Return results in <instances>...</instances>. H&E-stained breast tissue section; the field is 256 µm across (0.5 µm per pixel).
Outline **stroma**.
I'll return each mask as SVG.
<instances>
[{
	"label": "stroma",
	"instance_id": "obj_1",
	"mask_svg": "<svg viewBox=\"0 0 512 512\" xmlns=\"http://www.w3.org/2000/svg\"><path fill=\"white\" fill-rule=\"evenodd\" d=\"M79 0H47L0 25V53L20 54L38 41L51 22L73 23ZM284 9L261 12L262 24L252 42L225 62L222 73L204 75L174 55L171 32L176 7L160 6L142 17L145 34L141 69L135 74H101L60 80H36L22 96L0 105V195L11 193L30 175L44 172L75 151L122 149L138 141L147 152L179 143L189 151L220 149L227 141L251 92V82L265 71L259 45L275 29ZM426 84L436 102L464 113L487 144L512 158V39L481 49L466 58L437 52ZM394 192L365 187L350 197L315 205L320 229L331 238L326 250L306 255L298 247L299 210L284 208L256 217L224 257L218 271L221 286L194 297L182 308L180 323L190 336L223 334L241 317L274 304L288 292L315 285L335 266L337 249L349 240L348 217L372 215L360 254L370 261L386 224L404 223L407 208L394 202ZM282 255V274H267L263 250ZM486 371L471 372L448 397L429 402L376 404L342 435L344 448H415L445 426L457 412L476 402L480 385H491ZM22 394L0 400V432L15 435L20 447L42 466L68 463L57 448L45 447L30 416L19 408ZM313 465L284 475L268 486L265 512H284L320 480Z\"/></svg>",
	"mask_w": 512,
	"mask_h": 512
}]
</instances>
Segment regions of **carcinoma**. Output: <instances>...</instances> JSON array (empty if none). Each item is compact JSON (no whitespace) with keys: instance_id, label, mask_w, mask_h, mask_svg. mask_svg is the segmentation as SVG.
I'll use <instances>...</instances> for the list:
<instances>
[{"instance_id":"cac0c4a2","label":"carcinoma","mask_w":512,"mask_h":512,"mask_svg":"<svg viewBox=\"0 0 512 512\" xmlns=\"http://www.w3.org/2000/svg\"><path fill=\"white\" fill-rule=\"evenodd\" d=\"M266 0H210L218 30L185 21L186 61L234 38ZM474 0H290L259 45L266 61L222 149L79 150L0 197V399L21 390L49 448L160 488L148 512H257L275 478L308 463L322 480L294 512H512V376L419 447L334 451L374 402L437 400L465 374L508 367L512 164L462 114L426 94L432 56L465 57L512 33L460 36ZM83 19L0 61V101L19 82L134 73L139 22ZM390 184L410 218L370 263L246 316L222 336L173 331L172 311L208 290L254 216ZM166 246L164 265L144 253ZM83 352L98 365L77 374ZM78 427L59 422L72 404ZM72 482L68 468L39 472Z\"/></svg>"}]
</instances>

— Given exercise —
Your task is to repeat every line exactly.

— Right answer —
Return results in <instances>...</instances>. H&E-stained breast tissue section; the field is 256 µm across (0.5 µm per pixel).
Outline **stroma**.
I'll return each mask as SVG.
<instances>
[{
	"label": "stroma",
	"instance_id": "obj_1",
	"mask_svg": "<svg viewBox=\"0 0 512 512\" xmlns=\"http://www.w3.org/2000/svg\"><path fill=\"white\" fill-rule=\"evenodd\" d=\"M79 0H47L0 25V53L20 54L38 41L51 22L73 23ZM284 9L261 12L262 24L252 42L225 62L222 73L204 75L174 55L171 32L176 7L160 6L142 17L145 34L141 69L135 74H101L60 80H36L22 96L0 105V195L11 193L30 175L44 172L75 151L122 149L138 141L147 152L179 143L189 151L220 149L227 141L251 92V82L265 71L259 45L275 29ZM426 84L436 102L464 113L487 144L512 158V39L481 49L466 58L437 52ZM394 192L365 187L350 197L315 205L320 229L331 238L326 250L306 255L298 247L299 210L284 208L256 217L224 257L218 271L221 286L194 297L182 308L180 323L190 336L223 334L241 317L274 304L288 292L315 285L335 266L337 249L349 240L348 217L372 215L360 254L370 261L386 224L404 223L407 208L394 202ZM282 255V274H267L263 250ZM486 371L471 372L448 397L429 402L376 404L342 435L344 448H415L445 426L457 412L476 402L480 385H491ZM22 394L0 400V432L15 435L20 447L42 466L68 463L57 448L45 447L30 416L19 408ZM313 465L284 475L268 486L265 512H284L320 480Z\"/></svg>",
	"mask_w": 512,
	"mask_h": 512
}]
</instances>
Segment regions of **carcinoma**. Output: <instances>...</instances> JSON array (empty if none). Each item is compact JSON (no whitespace) with keys: instance_id, label, mask_w, mask_h, mask_svg. mask_svg is the segmentation as SVG.
I'll use <instances>...</instances> for the list:
<instances>
[{"instance_id":"cac0c4a2","label":"carcinoma","mask_w":512,"mask_h":512,"mask_svg":"<svg viewBox=\"0 0 512 512\" xmlns=\"http://www.w3.org/2000/svg\"><path fill=\"white\" fill-rule=\"evenodd\" d=\"M266 0H210L218 30L185 21L186 61L234 38ZM474 0H290L259 45L266 61L222 149L79 150L0 197V399L21 390L49 448L160 488L148 512H257L275 478L308 463L322 480L294 512H512V376L419 447L334 451L374 402L437 400L465 374L508 367L512 164L462 114L426 94L432 56L465 57L512 33L460 36ZM83 19L0 61V101L19 82L134 73L139 22ZM390 184L410 218L370 263L246 316L222 336L173 331L172 311L208 290L254 216ZM166 246L164 265L144 253ZM83 352L98 365L77 374ZM78 427L59 422L72 404ZM72 482L68 468L39 472Z\"/></svg>"}]
</instances>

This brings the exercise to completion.